#### Supplied data
------------------------------------
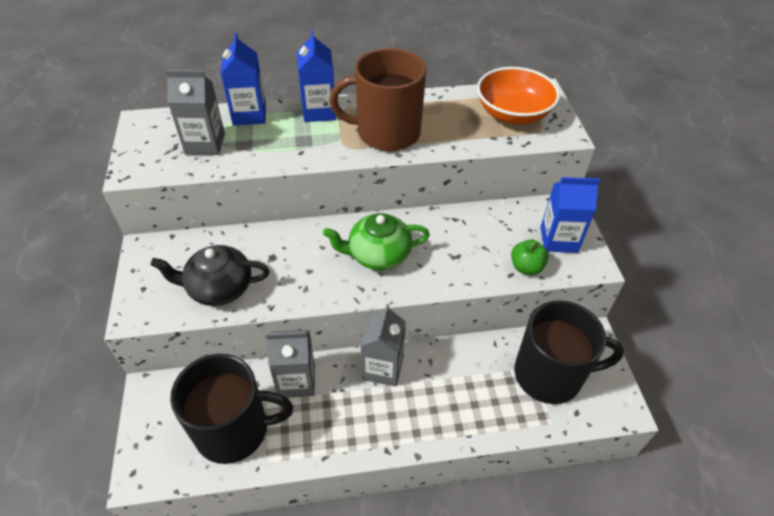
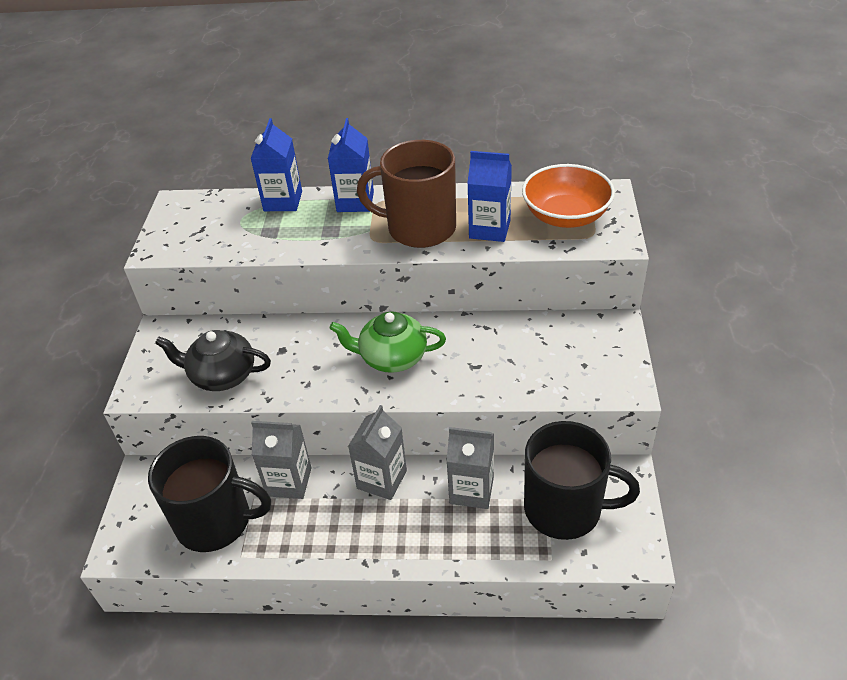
camera: 15 degrees right, 5 degrees down
grey carton [165,70,225,155] -> grey carton moved to [446,427,494,509]
green apple [511,240,549,275] -> none
blue carton [541,177,600,253] -> blue carton moved to [467,151,512,242]

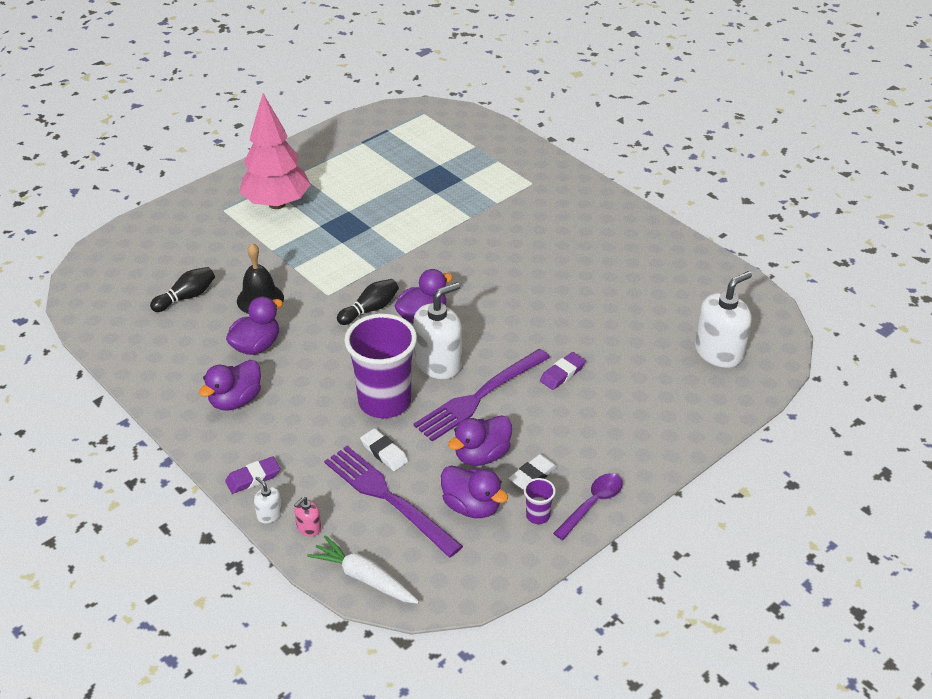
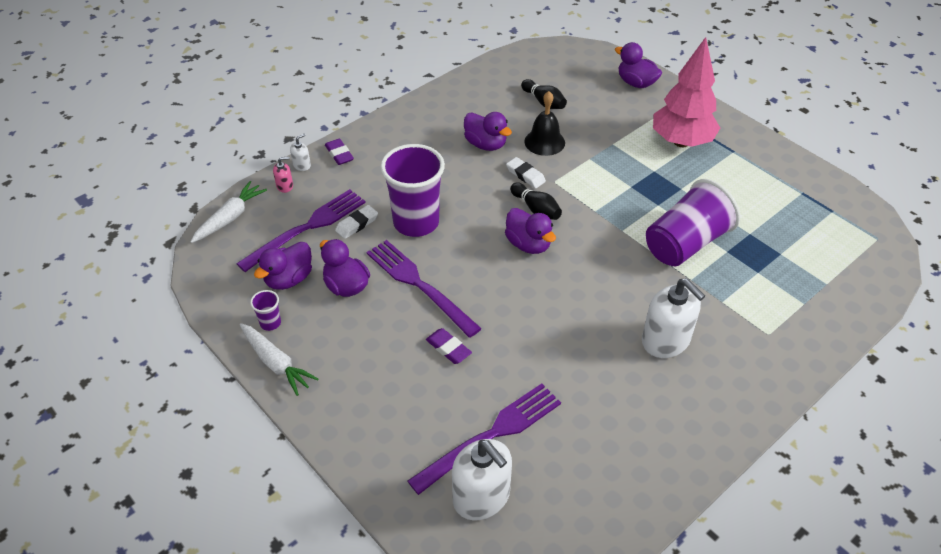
camera: 90 degrees right, 5 degrees up
purple duck [199,360,261,411] -> purple duck moved to [615,42,662,88]
pink soap dispenser [294,497,321,537] -> pink soap dispenser turned 120 degrees clockwise [273,156,293,193]
white soap dispenser [413,282,462,379] -> white soap dispenser moved to [642,278,705,358]
white eraser [509,454,558,490] -> white eraser moved to [506,157,546,189]
purple spoon [553,473,623,540] -> white carrot [240,323,318,396]
none -> purple fork [408,383,561,495]
none -> purple cup [646,179,740,266]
------------------------------------
#### What you need to do
Your answer must be everything above from the line with "grey carton [165,70,225,155]" down to the line with "purple duck [199,360,261,411]", word for word, and no pictures.

#### Written answer
grey carton [165,70,225,155] -> grey carton moved to [446,427,494,509]
green apple [511,240,549,275] -> none
blue carton [541,177,600,253] -> blue carton moved to [467,151,512,242]

camera: 90 degrees right, 5 degrees up
purple duck [199,360,261,411] -> purple duck moved to [615,42,662,88]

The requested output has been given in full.